— Exercise —
Copy the lines below verbatim. Begin with the first and end with the line containing "gray diamond: (226, 511)".

Source data
......

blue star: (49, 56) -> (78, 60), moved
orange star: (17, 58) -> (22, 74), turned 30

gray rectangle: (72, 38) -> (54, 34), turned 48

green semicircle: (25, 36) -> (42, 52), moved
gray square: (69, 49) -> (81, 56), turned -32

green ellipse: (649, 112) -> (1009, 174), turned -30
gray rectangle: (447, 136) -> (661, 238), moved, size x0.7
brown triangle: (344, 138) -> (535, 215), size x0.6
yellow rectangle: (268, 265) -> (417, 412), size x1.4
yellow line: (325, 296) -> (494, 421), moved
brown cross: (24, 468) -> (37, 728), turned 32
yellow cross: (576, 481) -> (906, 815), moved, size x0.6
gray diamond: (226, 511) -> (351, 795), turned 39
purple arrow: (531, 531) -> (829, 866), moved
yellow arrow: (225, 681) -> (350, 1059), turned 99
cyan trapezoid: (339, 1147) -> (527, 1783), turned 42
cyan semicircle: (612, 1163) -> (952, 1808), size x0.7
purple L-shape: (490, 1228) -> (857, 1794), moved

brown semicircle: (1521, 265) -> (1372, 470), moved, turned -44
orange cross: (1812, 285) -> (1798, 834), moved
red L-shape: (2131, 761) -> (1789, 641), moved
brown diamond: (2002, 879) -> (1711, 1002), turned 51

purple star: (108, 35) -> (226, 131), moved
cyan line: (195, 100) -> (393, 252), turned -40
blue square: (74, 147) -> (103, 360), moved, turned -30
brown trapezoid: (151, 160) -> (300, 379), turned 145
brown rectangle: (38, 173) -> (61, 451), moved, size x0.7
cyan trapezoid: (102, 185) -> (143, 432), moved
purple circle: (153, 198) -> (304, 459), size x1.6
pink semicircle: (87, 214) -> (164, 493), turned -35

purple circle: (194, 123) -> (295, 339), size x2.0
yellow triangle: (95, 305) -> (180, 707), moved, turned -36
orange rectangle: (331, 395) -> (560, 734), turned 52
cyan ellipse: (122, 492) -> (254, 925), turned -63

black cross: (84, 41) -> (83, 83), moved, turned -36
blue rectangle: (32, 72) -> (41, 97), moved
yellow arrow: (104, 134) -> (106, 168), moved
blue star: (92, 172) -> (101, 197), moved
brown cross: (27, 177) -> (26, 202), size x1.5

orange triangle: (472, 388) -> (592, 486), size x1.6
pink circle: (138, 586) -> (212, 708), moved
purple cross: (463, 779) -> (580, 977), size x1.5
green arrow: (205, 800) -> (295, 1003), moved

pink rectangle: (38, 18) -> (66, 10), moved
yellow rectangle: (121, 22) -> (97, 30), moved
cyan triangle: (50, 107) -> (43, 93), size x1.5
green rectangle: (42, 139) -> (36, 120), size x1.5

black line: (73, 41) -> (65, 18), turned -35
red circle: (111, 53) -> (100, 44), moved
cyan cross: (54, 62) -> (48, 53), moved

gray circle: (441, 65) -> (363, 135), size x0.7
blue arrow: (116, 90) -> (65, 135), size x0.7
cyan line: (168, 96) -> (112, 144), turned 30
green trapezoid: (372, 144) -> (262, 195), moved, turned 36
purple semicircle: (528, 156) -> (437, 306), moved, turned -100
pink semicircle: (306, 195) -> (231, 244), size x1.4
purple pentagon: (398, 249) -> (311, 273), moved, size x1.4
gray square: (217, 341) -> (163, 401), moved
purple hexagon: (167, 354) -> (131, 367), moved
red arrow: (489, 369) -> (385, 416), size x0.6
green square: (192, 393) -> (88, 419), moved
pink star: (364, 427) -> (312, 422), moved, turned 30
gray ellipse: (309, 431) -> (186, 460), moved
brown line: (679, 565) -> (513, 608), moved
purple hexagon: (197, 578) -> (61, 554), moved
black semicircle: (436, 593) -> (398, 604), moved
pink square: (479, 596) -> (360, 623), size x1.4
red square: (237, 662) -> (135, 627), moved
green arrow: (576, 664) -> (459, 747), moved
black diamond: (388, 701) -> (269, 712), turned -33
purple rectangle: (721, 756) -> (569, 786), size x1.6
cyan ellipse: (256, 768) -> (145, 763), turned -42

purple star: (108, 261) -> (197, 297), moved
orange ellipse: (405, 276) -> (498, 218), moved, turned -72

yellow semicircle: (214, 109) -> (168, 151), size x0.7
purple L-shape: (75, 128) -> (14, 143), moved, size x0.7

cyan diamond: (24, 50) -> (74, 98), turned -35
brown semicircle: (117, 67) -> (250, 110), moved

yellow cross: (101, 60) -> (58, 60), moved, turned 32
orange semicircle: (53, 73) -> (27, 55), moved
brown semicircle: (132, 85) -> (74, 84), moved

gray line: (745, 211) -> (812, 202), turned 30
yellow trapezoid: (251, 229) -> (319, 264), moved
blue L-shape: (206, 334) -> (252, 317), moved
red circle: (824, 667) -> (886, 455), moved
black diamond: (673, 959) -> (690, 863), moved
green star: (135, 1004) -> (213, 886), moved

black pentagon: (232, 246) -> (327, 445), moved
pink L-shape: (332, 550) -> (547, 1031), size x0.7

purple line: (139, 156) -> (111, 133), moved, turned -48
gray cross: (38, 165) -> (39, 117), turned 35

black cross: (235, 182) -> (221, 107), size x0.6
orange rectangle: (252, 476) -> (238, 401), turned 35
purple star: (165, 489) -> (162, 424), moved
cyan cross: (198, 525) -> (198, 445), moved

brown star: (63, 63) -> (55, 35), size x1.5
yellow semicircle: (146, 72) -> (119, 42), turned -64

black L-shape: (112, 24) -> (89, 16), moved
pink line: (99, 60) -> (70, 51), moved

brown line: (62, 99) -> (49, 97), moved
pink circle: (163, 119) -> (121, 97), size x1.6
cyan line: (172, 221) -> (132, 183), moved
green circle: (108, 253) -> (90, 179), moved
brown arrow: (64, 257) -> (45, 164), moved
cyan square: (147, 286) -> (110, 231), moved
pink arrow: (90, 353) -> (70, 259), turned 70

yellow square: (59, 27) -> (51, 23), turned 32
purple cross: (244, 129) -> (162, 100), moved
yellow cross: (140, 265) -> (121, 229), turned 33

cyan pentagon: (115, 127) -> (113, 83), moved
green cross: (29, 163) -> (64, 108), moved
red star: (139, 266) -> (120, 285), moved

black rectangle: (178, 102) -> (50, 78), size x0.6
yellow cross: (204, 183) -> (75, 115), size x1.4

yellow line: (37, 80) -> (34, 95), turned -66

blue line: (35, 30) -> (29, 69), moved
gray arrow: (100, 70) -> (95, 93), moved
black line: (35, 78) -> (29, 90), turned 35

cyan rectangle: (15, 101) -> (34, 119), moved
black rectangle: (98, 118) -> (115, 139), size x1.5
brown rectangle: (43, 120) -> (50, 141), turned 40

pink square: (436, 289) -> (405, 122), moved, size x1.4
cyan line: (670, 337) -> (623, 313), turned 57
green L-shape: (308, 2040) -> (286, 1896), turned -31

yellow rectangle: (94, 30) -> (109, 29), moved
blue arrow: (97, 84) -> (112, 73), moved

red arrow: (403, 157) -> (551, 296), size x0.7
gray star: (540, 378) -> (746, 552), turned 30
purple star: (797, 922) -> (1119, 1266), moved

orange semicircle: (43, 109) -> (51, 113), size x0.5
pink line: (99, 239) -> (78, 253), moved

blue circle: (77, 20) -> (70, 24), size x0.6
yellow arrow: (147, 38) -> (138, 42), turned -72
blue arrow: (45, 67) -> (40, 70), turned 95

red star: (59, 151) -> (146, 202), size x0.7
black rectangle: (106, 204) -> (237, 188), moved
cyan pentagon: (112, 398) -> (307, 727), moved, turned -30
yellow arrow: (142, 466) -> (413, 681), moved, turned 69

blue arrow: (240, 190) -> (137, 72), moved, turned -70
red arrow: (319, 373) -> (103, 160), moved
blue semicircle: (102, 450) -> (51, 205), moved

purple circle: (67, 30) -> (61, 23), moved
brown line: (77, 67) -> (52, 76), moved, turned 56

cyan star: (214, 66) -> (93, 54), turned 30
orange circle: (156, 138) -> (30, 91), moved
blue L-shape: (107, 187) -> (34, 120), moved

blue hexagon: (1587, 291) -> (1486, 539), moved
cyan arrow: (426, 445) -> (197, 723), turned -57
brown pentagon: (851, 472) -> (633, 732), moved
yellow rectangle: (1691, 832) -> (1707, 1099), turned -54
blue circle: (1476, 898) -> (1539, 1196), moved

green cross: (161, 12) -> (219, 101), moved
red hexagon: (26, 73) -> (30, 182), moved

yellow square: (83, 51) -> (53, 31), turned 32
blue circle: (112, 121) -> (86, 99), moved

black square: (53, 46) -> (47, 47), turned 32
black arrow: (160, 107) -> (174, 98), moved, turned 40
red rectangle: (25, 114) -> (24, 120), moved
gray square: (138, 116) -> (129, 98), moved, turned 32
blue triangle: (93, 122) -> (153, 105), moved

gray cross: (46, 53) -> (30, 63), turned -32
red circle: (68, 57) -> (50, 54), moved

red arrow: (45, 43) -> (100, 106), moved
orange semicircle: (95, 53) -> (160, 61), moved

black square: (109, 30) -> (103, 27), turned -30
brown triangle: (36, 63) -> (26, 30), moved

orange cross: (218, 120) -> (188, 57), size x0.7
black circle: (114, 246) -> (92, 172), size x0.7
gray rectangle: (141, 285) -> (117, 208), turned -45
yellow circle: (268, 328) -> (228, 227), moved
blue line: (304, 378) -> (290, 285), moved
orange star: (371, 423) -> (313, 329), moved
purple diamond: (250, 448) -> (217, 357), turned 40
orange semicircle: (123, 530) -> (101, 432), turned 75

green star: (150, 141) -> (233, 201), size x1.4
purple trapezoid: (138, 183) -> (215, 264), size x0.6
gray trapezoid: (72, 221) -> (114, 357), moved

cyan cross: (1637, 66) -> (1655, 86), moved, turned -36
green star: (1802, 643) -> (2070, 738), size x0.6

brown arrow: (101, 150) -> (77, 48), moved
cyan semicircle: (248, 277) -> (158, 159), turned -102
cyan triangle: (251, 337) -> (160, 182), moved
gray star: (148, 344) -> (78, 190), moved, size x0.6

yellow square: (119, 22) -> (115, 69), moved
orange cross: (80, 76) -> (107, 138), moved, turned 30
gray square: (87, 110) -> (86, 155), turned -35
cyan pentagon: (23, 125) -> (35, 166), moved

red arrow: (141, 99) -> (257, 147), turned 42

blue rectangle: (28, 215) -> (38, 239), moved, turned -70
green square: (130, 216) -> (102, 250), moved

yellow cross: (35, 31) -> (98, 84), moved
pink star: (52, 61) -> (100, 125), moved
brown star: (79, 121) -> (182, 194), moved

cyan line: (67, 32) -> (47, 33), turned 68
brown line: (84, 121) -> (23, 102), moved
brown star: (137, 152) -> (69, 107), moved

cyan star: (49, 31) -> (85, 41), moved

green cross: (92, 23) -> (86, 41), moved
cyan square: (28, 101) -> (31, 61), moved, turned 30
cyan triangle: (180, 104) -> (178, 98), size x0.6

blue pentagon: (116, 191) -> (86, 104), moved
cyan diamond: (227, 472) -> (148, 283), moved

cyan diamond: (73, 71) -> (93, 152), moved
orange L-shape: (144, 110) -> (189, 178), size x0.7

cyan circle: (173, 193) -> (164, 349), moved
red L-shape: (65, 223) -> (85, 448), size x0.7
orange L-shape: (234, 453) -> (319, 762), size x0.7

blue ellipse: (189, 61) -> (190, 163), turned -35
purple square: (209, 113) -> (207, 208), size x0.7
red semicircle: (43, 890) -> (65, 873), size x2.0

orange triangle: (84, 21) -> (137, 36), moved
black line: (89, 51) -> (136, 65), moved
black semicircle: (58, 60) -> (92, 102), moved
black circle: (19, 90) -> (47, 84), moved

......

— Task result —
blue star: (49, 56) -> (78, 60), moved
orange star: (17, 58) -> (22, 74), turned 30

gray rectangle: (72, 38) -> (54, 34), turned 48

green semicircle: (25, 36) -> (42, 52), moved
gray square: (69, 49) -> (81, 56), turned -32

green ellipse: (649, 112) -> (1009, 174), turned -30
gray rectangle: (447, 136) -> (661, 238), moved, size x0.7
brown triangle: (344, 138) -> (535, 215), size x0.6
yellow rectangle: (268, 265) -> (417, 412), size x1.4
yellow line: (325, 296) -> (494, 421), moved
brown cross: (24, 468) -> (37, 728), turned 32
yellow cross: (576, 481) -> (906, 815), moved, size x0.6
gray diamond: (226, 511) -> (351, 795), turned 39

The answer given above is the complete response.